**AIM OF THE TASK**
Task for the records below: please copy exactly, and only, the lines from the one containing "none -> pink brick D8:F8 level 1" to the last line, both included, leaving out the pictures.

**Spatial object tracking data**
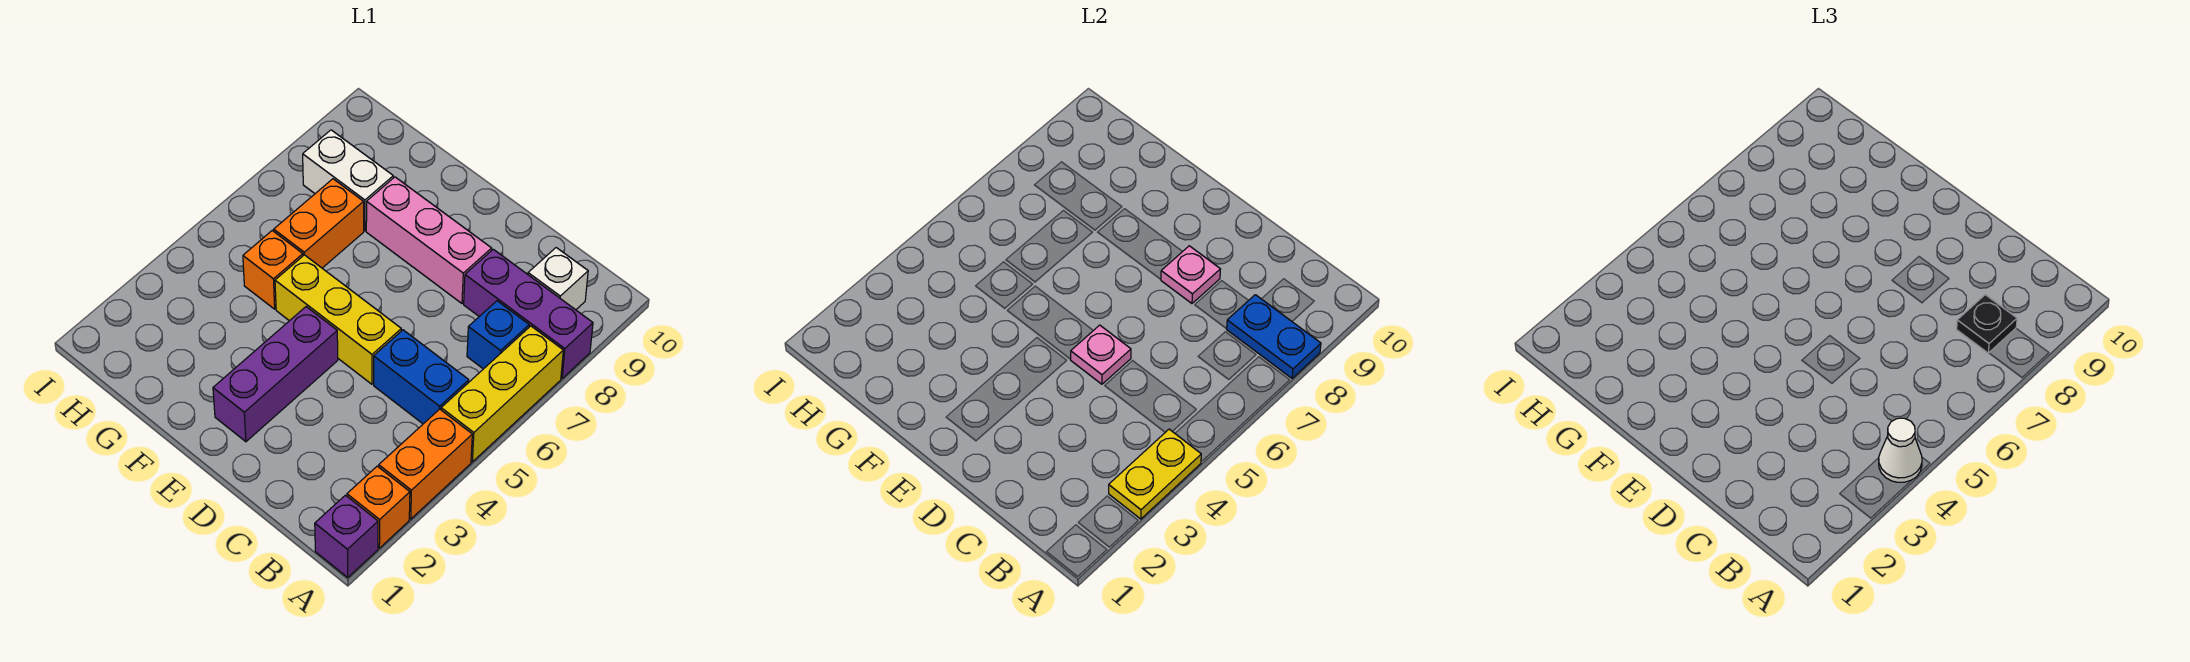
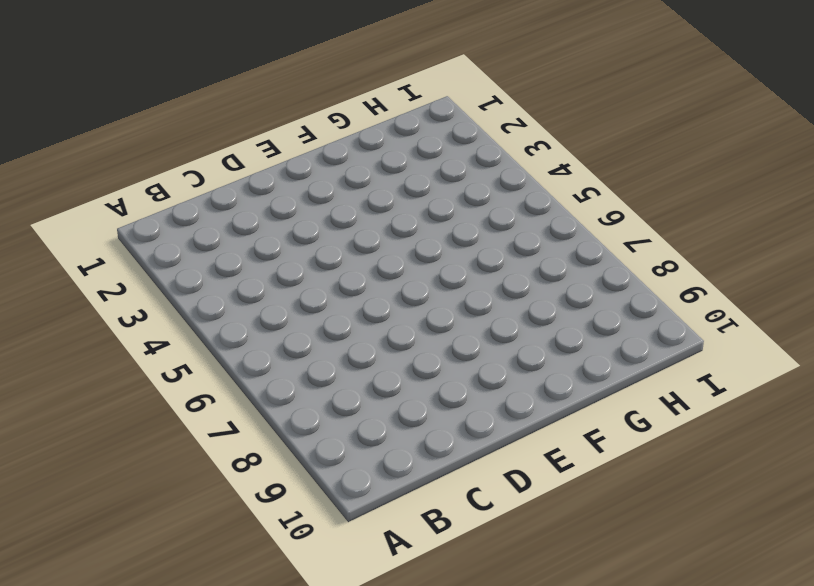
none -> purple brick A1 level 1
none -> orange brick A2 level 1
none -> orange brick A3:A4 level 1

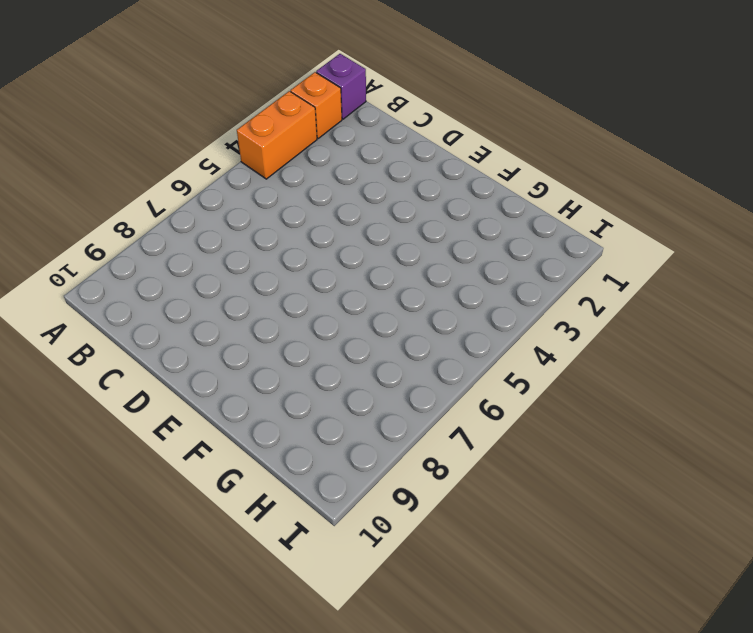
none -> yellow brick A5:A7 level 1
none -> purple brick A8:C8 level 1
none -> blue brick B5:C5 level 1

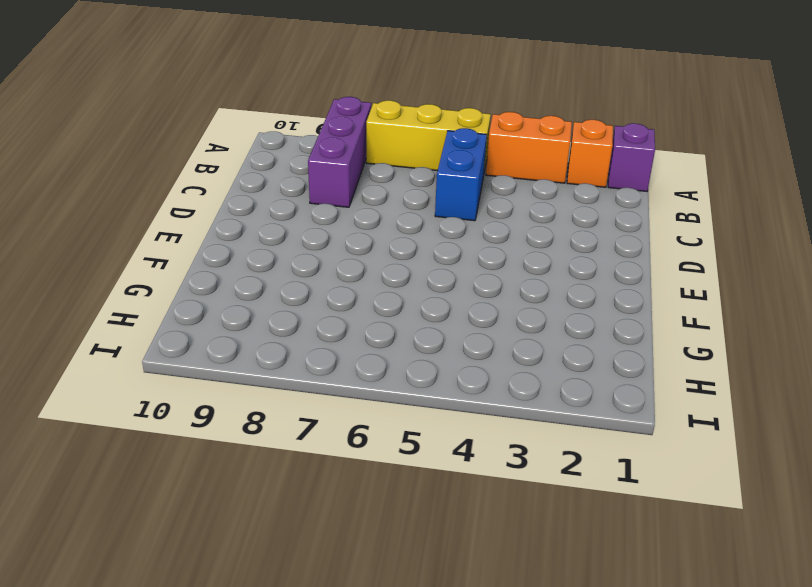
none -> blue brick B7 level 1
none -> white brick B9 level 1
none -> yellow brick D5:F5 level 1

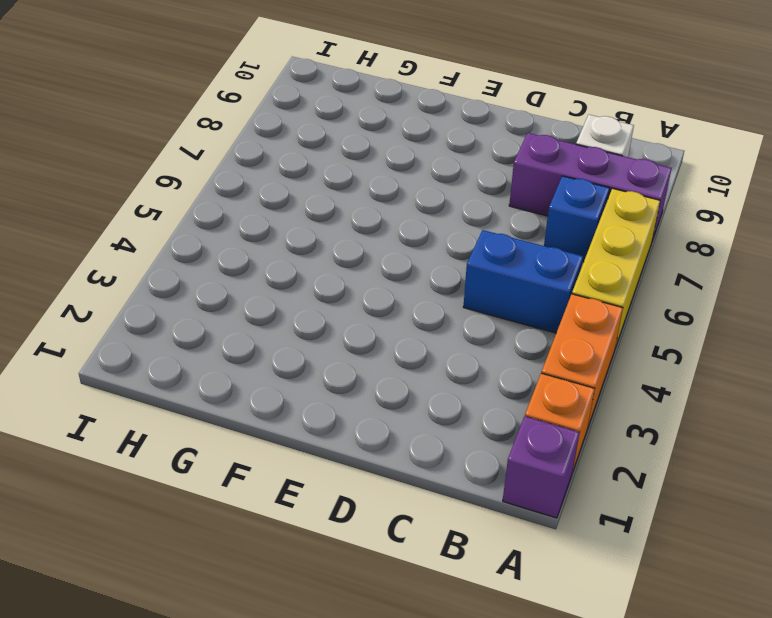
none -> yellow brick D5:F5 level 1
none -> pink brick D8:F8 level 1
none -> purple brick E2:E4 level 1

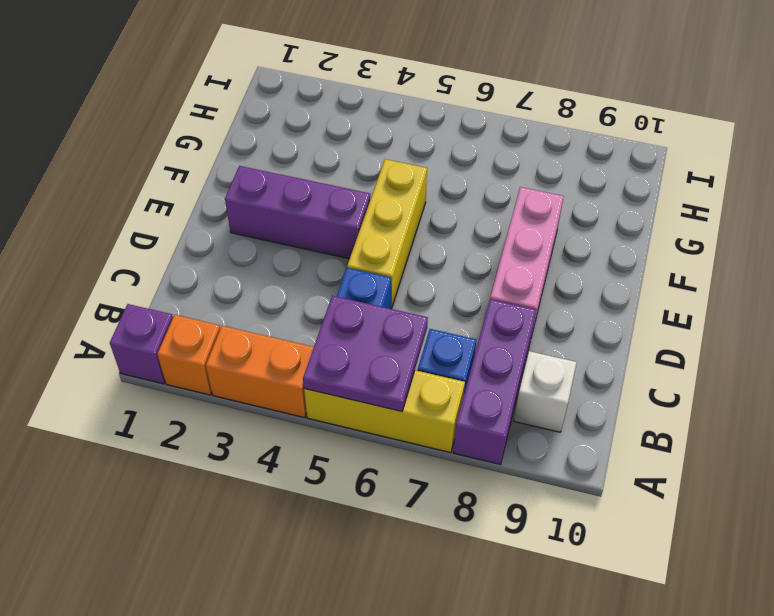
purple plate A5:B6 level 2 -> none
none -> orange brick G5 level 1
none -> orange brick G6:G7 level 1
none -> white brick G8:H8 level 1

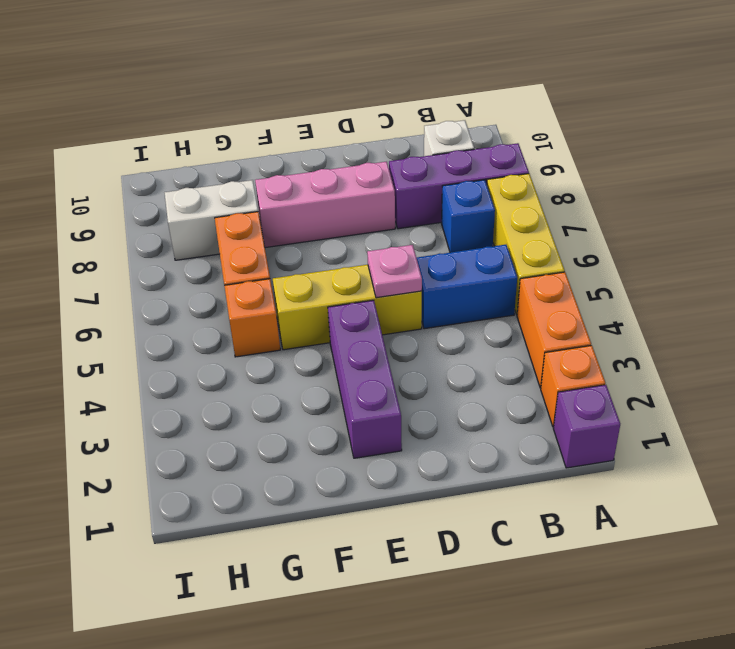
none -> yellow plate A3:A4 level 2
none -> blue plate A8:B8 level 2
none -> pink plate D8 level 2

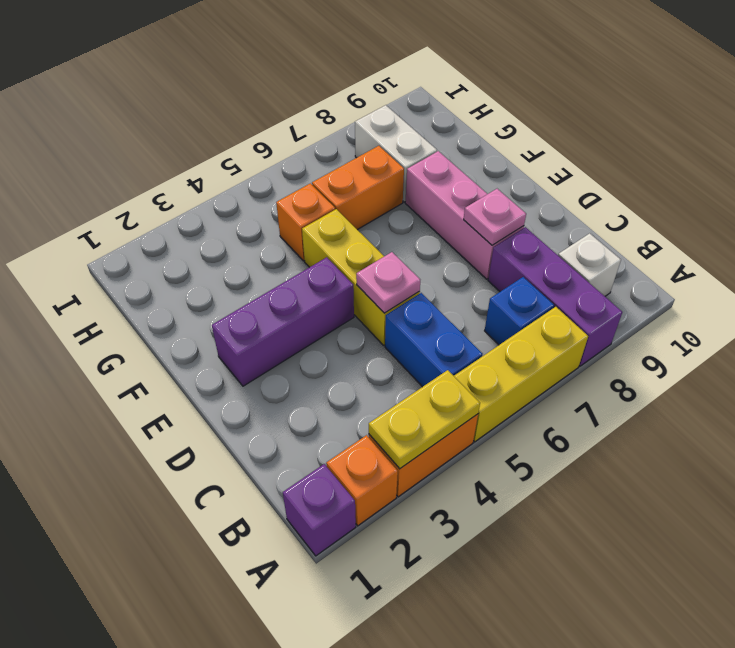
none -> blue plate A8:B8 level 2
none -> white cone A4 level 3
none -> black plate B8 level 3

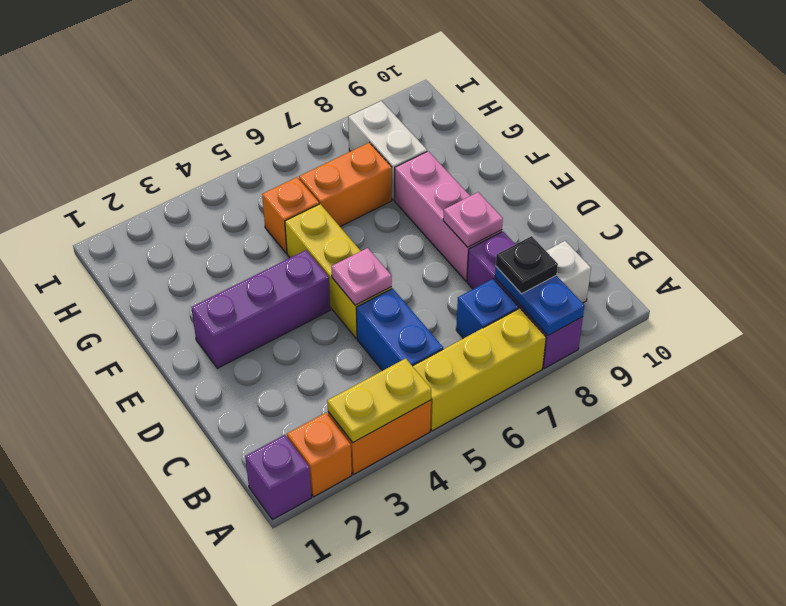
none -> white cone A4 level 3

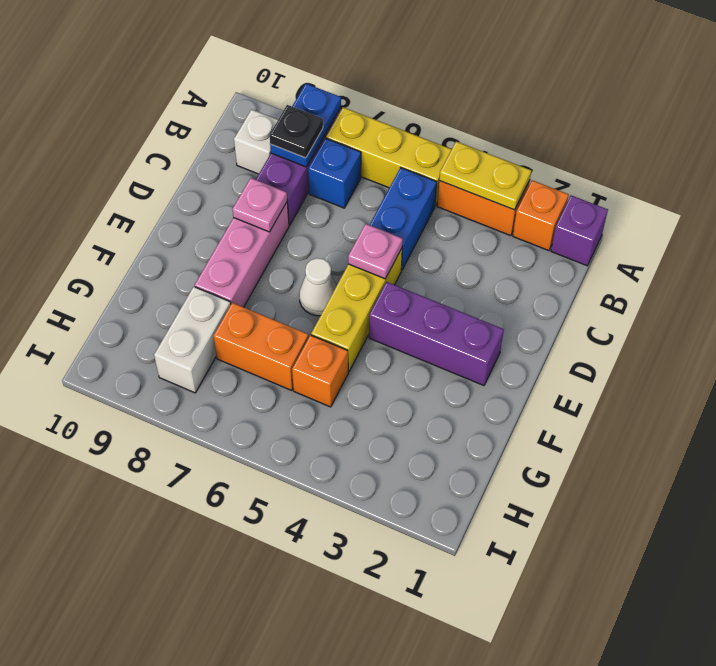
white cone E6 level 1 -> white cone A4 level 3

**TASK SOLUTION**
none -> pink brick D8:F8 level 1
none -> purple brick E2:E4 level 1

purple plate A5:B6 level 2 -> none
none -> orange brick G5 level 1
none -> orange brick G6:G7 level 1
none -> white brick G8:H8 level 1

none -> yellow plate A3:A4 level 2
none -> blue plate A8:B8 level 2
none -> pink plate D8 level 2

none -> blue plate A8:B8 level 2
none -> white cone A4 level 3
none -> black plate B8 level 3

none -> white cone A4 level 3

white cone E6 level 1 -> white cone A4 level 3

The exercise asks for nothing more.